Exercise directions: Give back, exactly and with nothing else, the lines running from the one that contains "(795, 247) = (577, 397): yellow" to the end of the entries below; do not include pictures.

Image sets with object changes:
####################
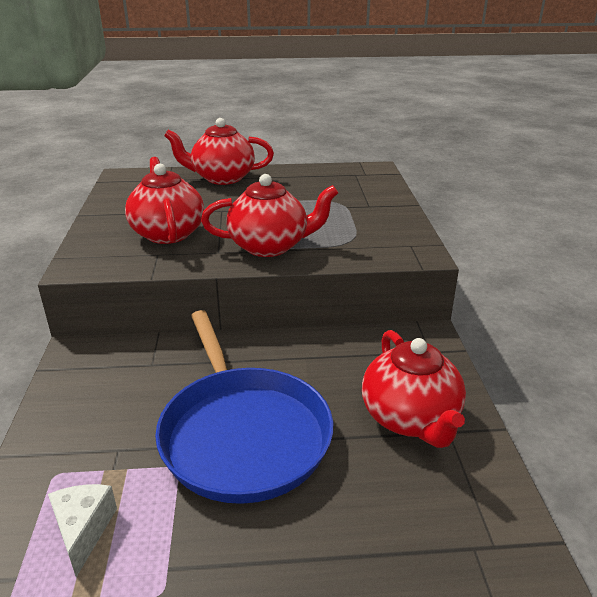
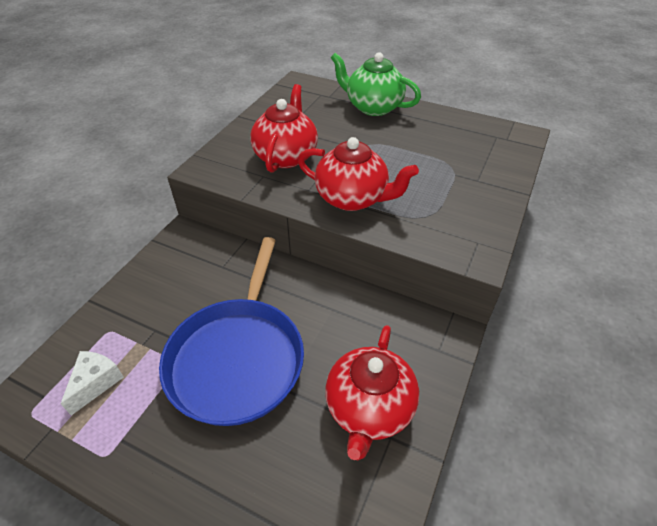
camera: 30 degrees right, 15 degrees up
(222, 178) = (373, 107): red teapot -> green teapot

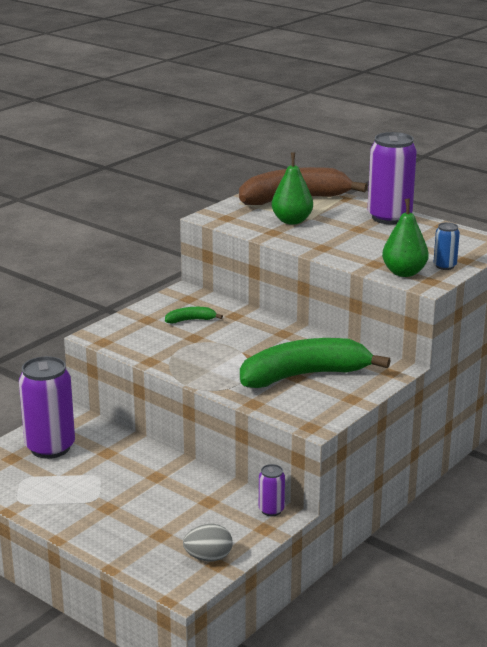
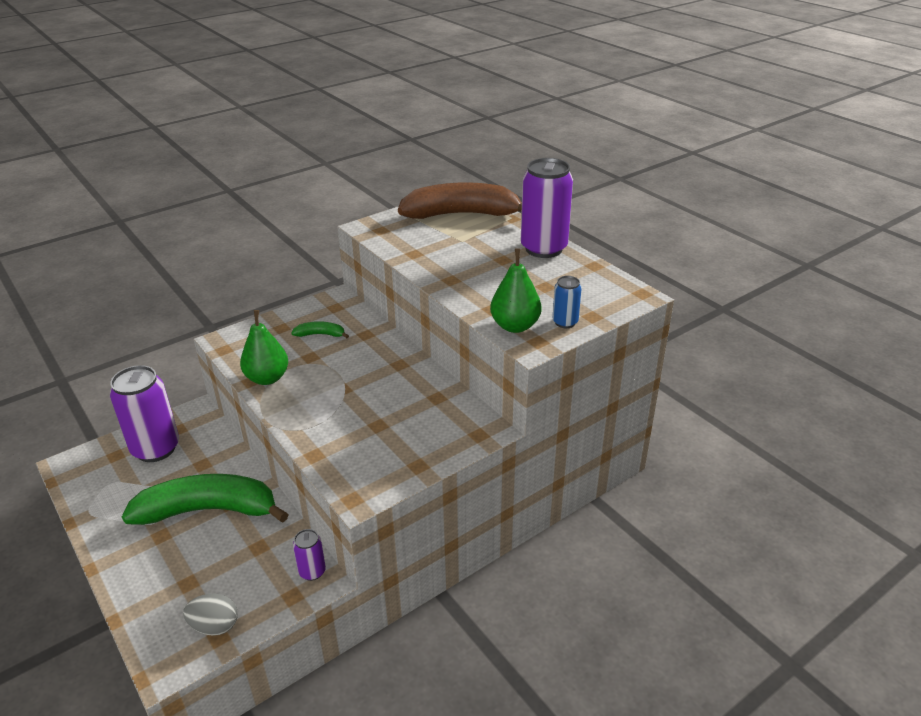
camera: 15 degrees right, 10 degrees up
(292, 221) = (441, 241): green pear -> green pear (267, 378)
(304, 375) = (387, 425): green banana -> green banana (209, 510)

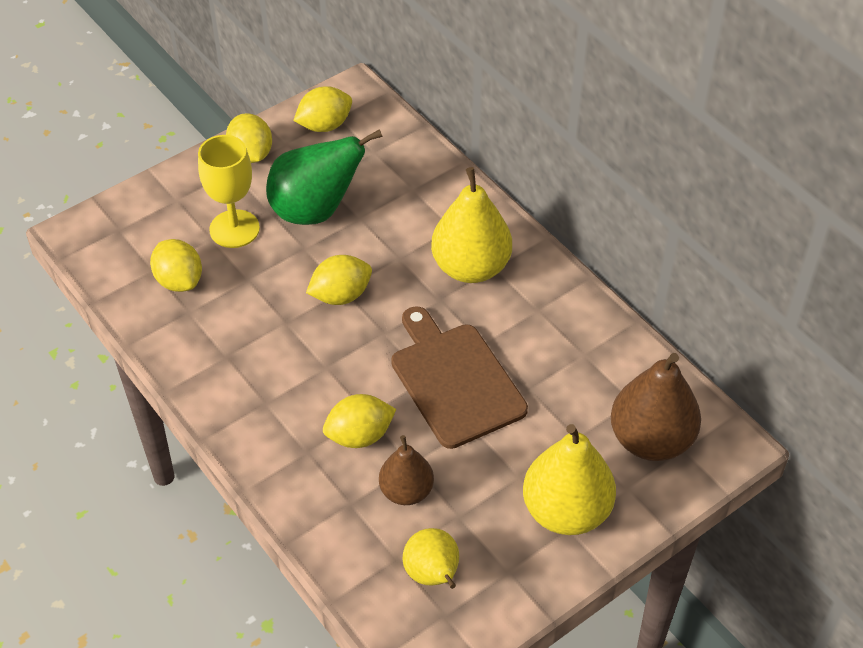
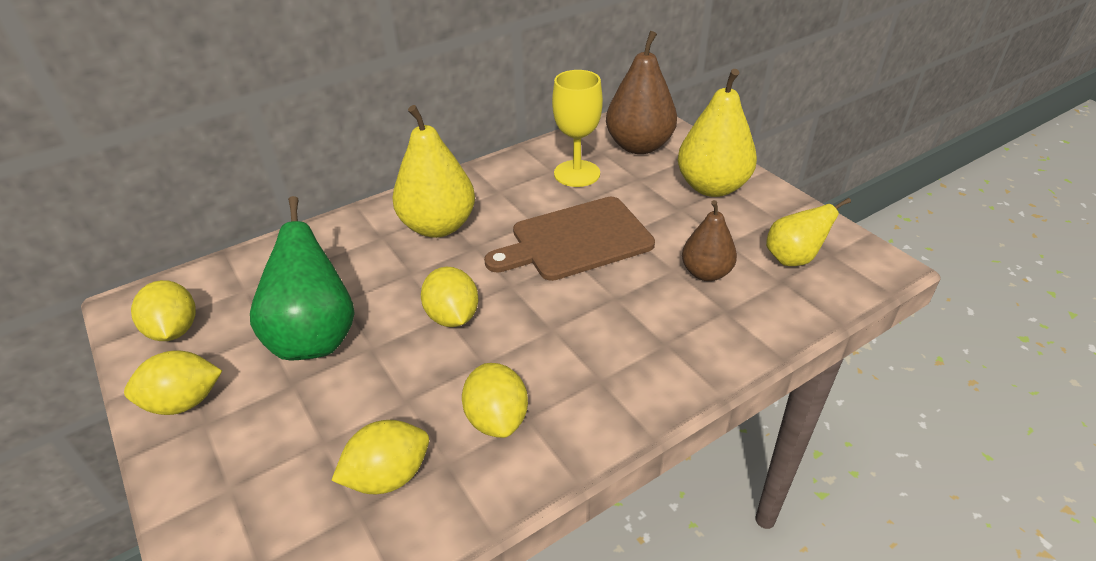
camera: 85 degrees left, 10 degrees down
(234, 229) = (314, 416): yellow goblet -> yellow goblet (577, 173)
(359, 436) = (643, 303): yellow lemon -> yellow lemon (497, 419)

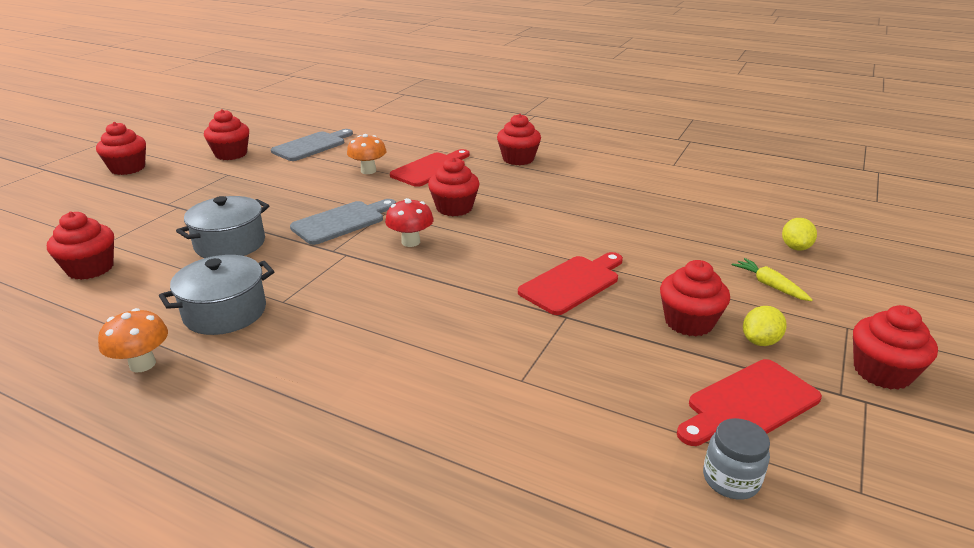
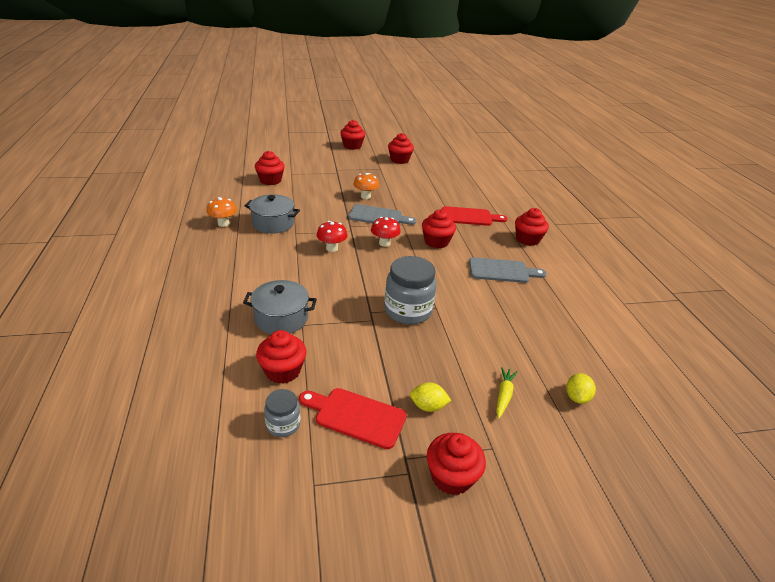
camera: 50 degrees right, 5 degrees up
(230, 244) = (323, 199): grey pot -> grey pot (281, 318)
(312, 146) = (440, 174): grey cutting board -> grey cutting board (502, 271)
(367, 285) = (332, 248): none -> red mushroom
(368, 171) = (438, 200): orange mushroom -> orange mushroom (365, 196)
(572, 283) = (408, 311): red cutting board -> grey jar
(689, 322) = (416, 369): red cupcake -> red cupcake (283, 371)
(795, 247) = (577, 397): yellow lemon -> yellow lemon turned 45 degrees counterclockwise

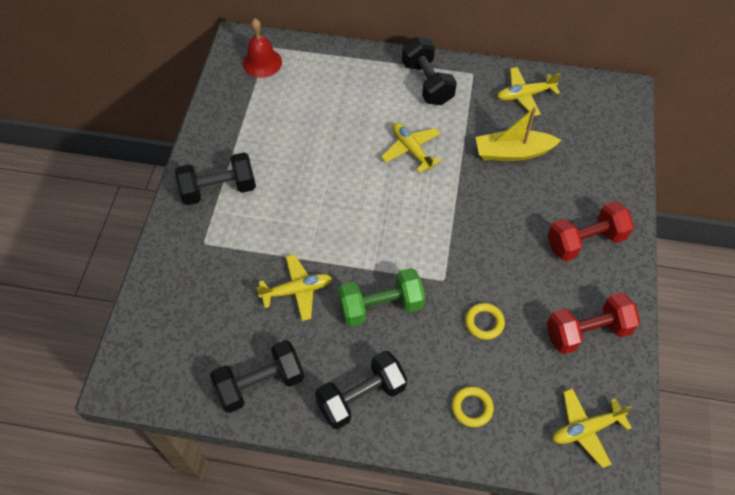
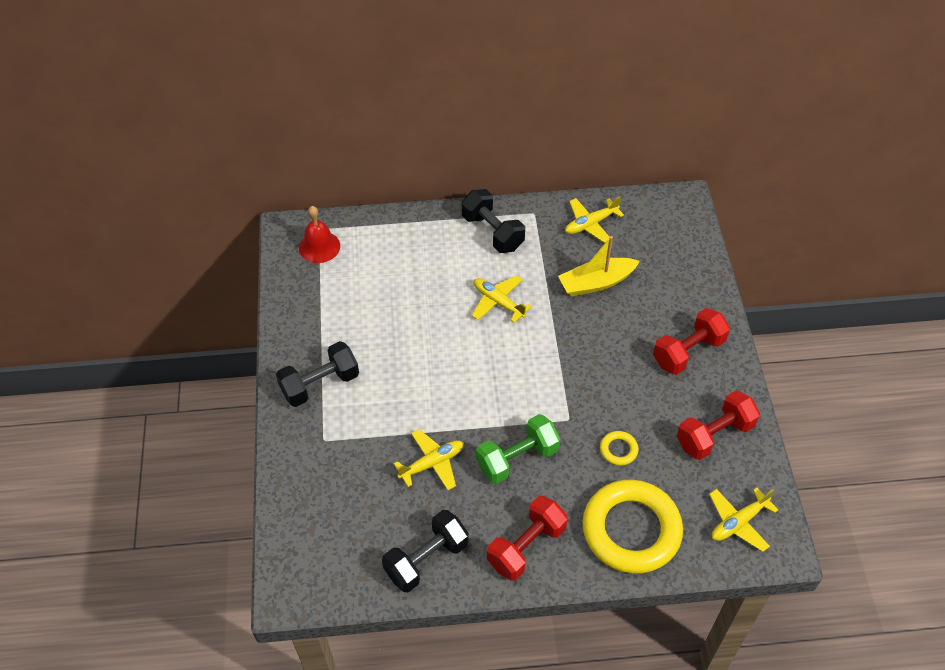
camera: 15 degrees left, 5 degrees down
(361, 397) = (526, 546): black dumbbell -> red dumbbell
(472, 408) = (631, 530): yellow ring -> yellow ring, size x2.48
####################
Solution for this task:
(795, 247) = (577, 397): yellow lemon -> yellow lemon turned 45 degrees counterclockwise

camera: 15 degrees left, 5 degrees down
(361, 397) = (526, 546): black dumbbell -> red dumbbell
(472, 408) = (631, 530): yellow ring -> yellow ring, size x2.48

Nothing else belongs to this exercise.